#### RECORDED INFORMATION
[Start of section]
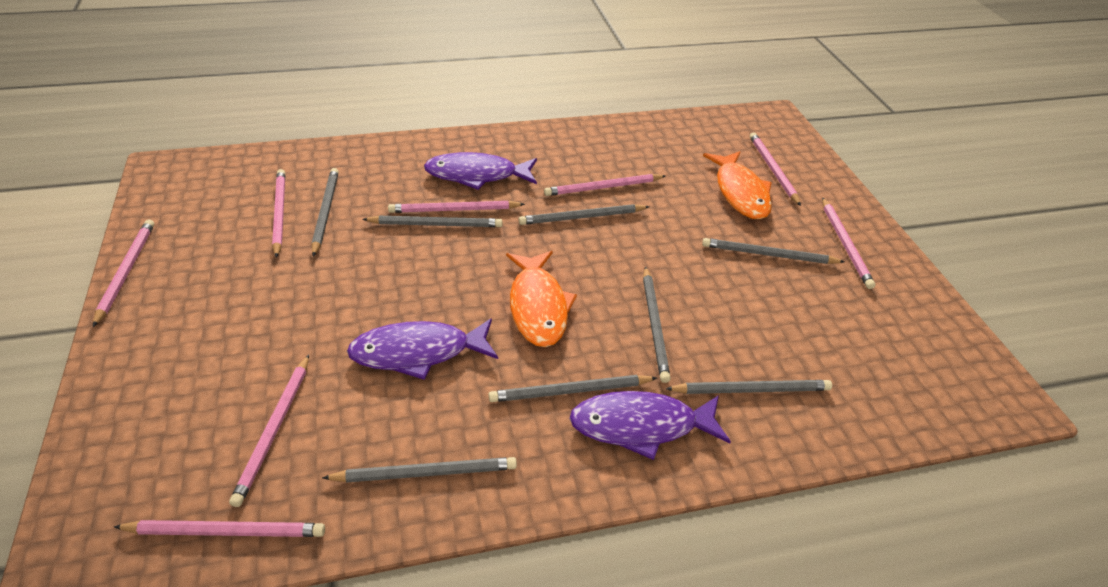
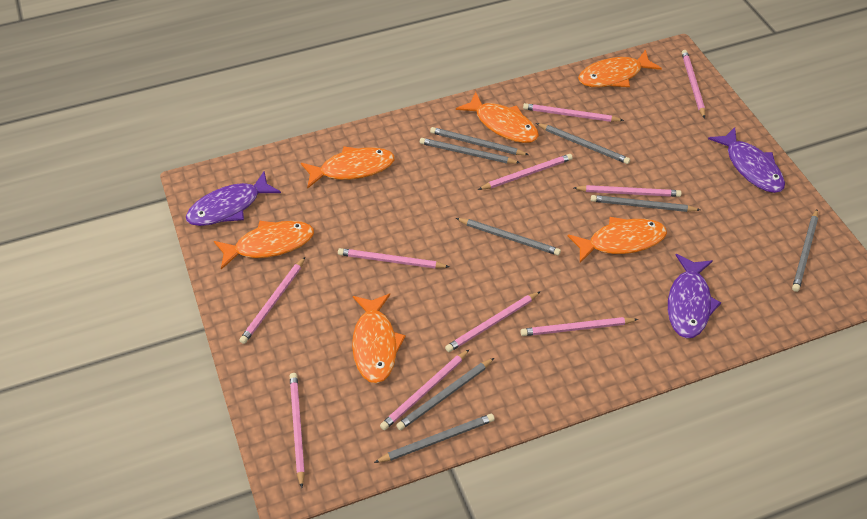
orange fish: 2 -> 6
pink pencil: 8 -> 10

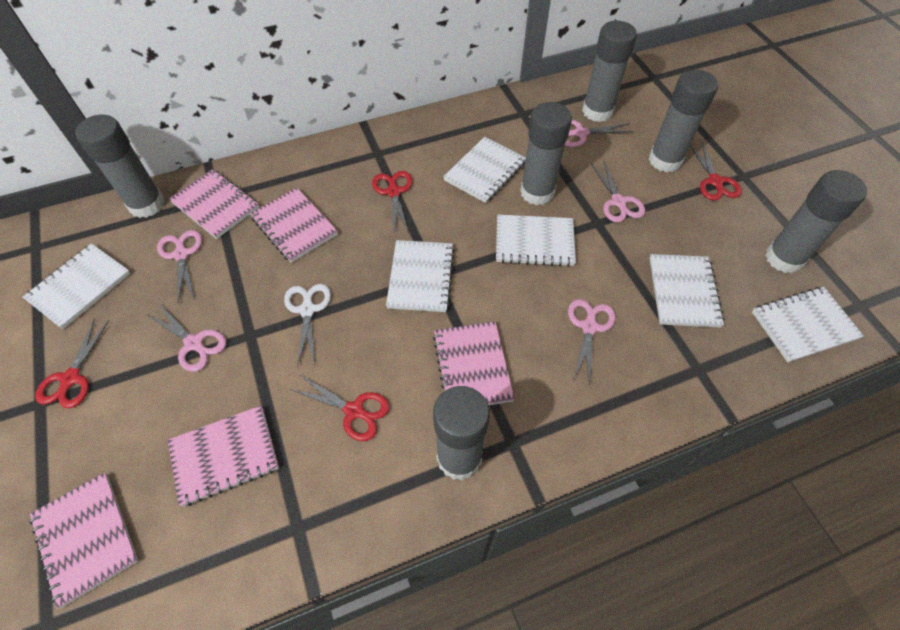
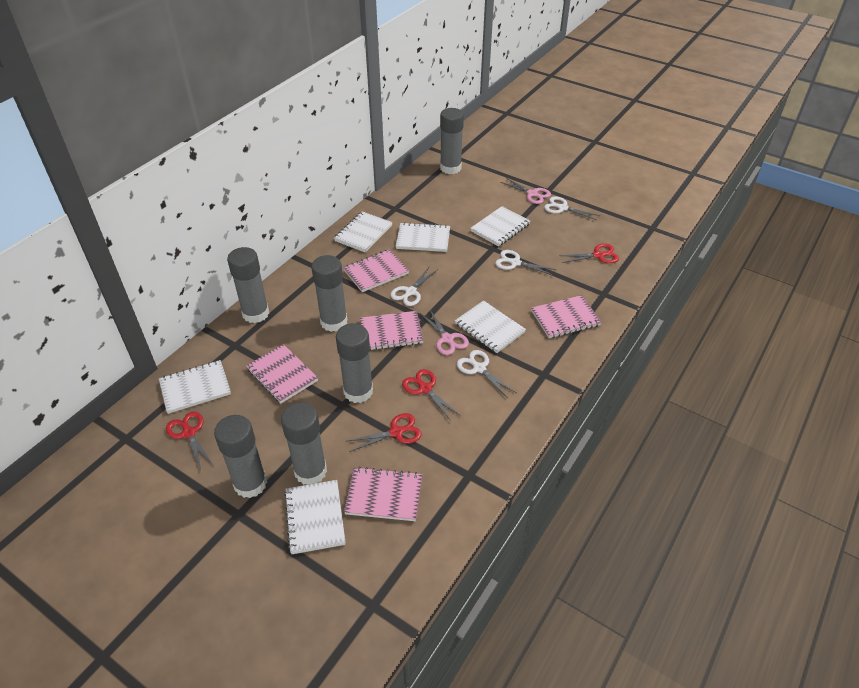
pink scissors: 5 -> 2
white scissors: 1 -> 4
[End of section]
[Start of section]
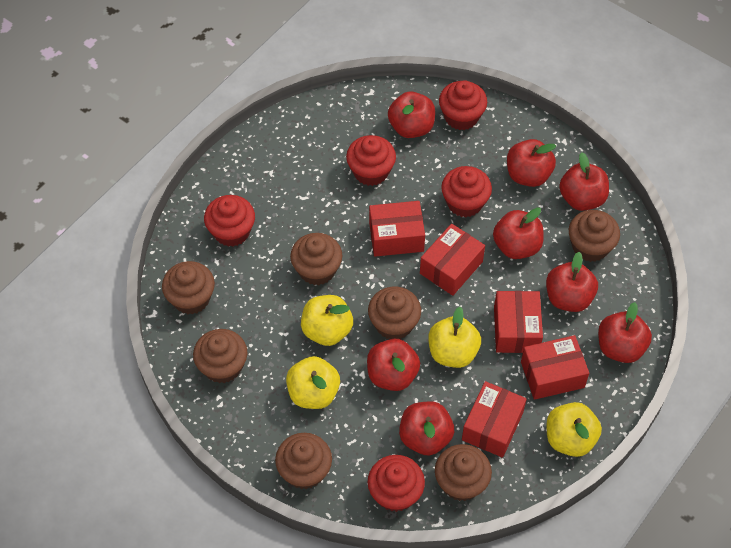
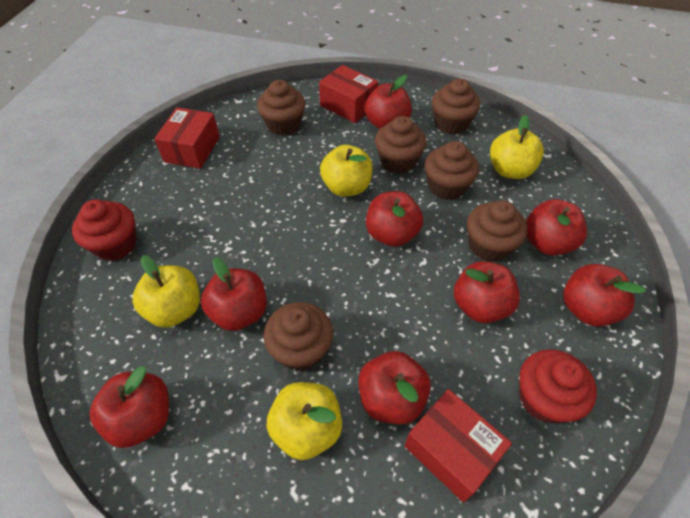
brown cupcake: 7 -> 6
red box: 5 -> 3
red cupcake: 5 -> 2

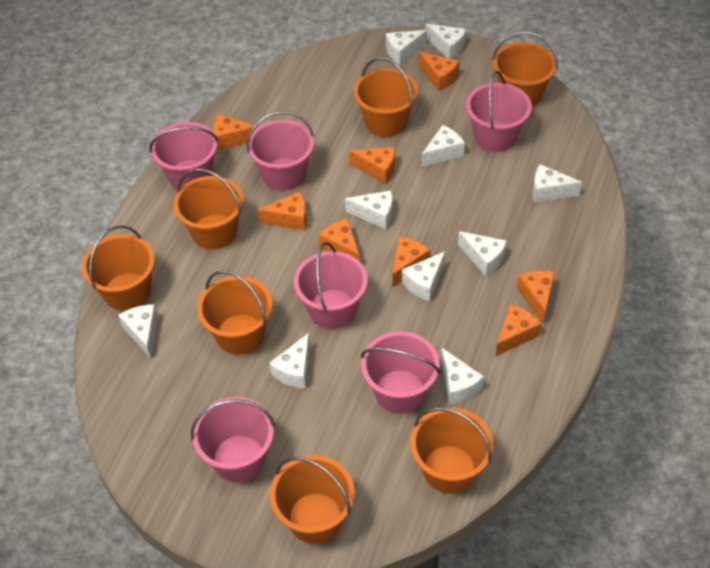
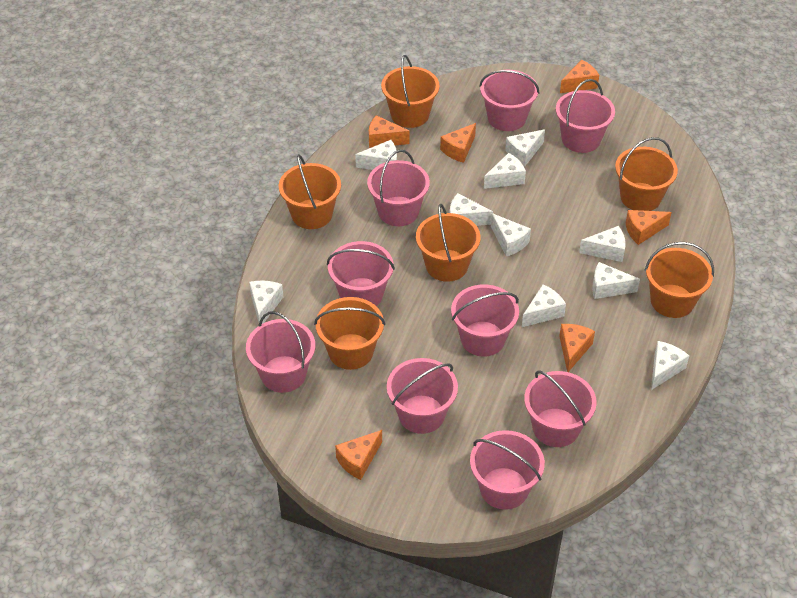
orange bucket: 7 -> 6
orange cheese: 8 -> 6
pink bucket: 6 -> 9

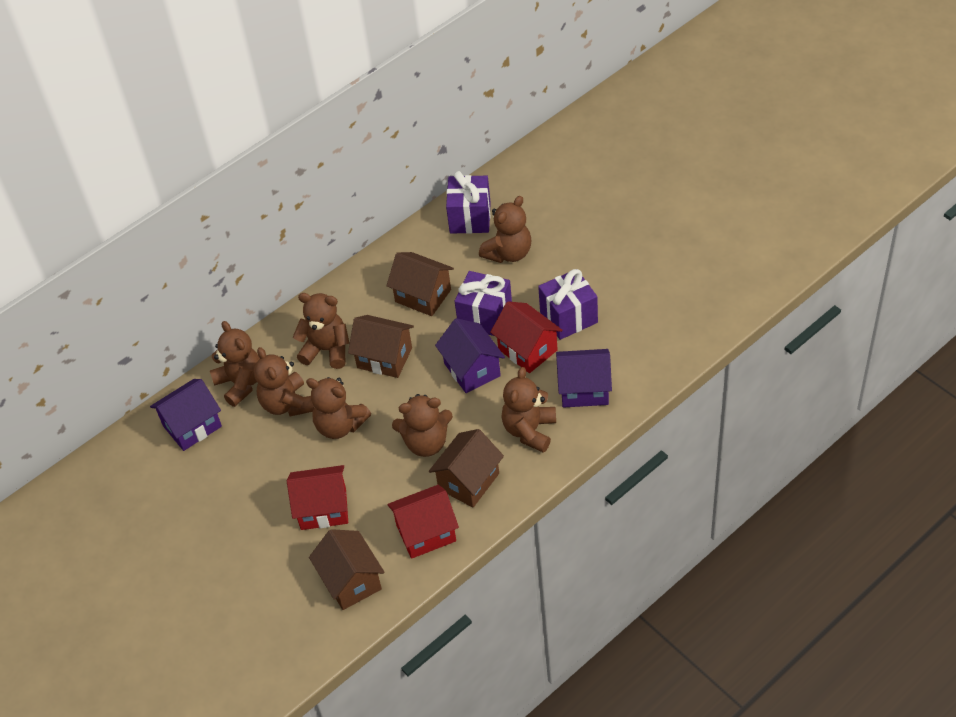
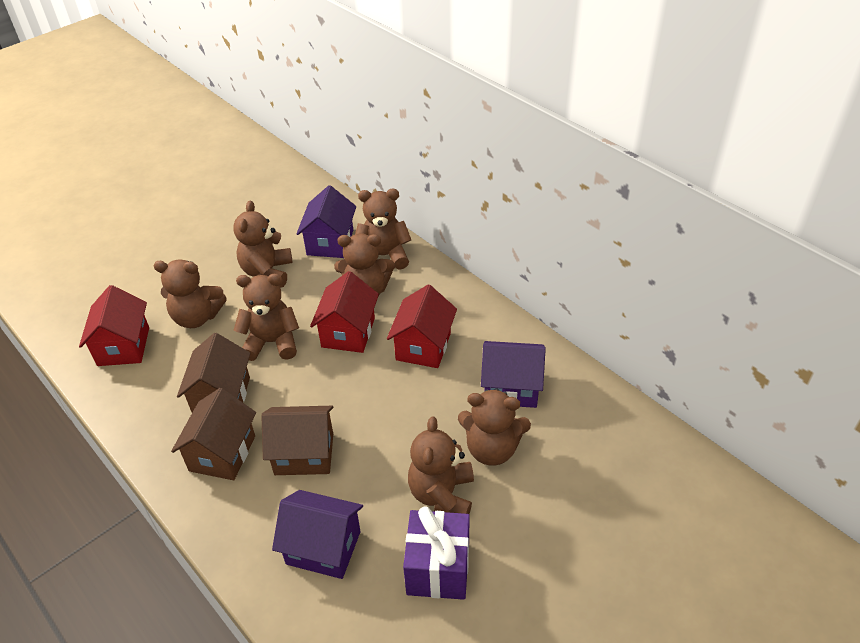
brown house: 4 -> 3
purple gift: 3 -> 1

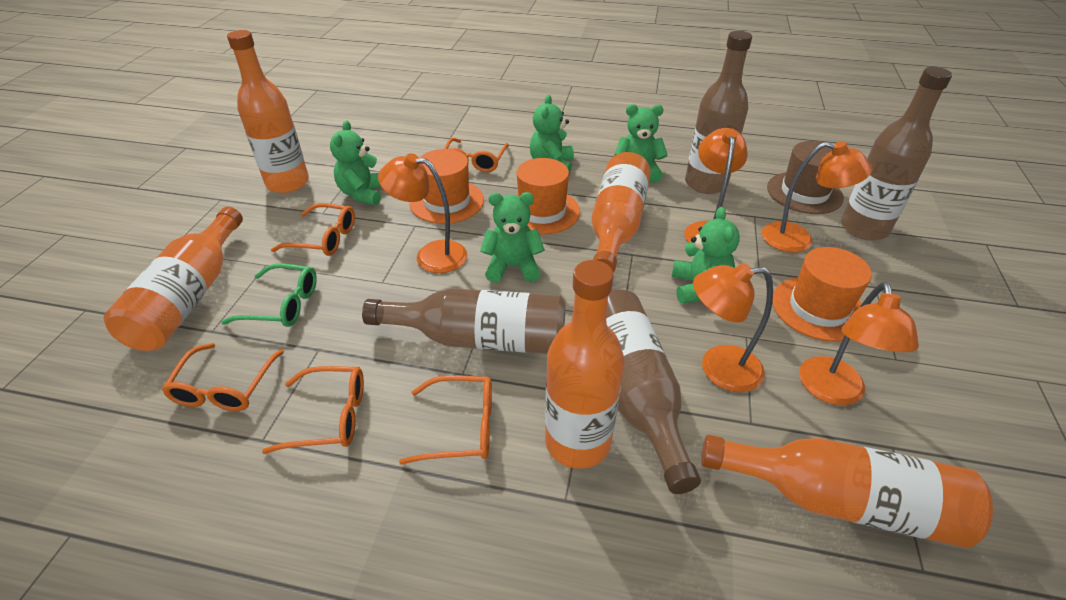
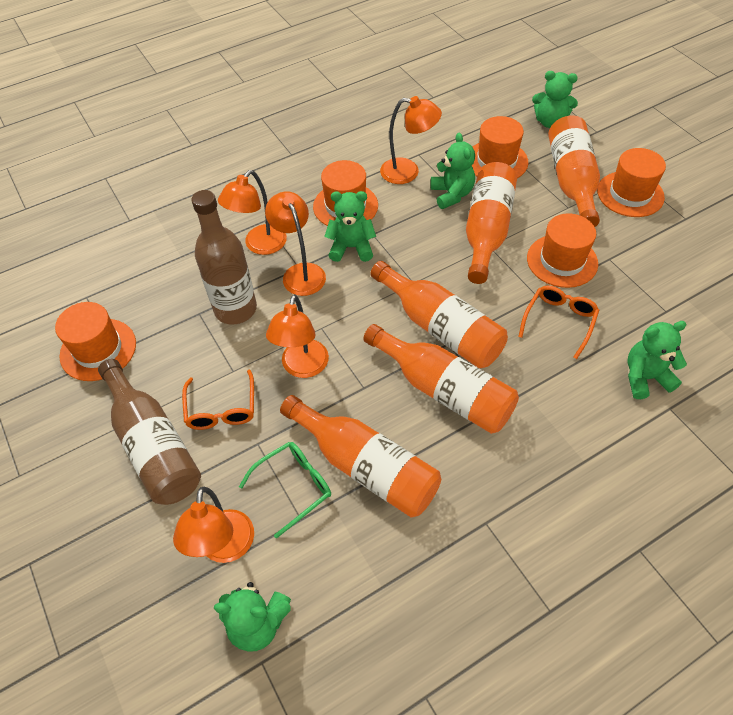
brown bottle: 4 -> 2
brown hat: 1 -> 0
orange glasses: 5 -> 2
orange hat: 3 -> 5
[End of section]
[Start of section]
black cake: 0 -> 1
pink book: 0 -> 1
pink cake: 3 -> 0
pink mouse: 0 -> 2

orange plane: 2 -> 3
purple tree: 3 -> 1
[End of section]
#### ASSIGNMENT
Take each line above that holds the string "brown" and copy it.

#### RESPONSE FOR THIS EXERCISE
brown cupcake: 7 -> 6
brown house: 4 -> 3
brown bottle: 4 -> 2
brown hat: 1 -> 0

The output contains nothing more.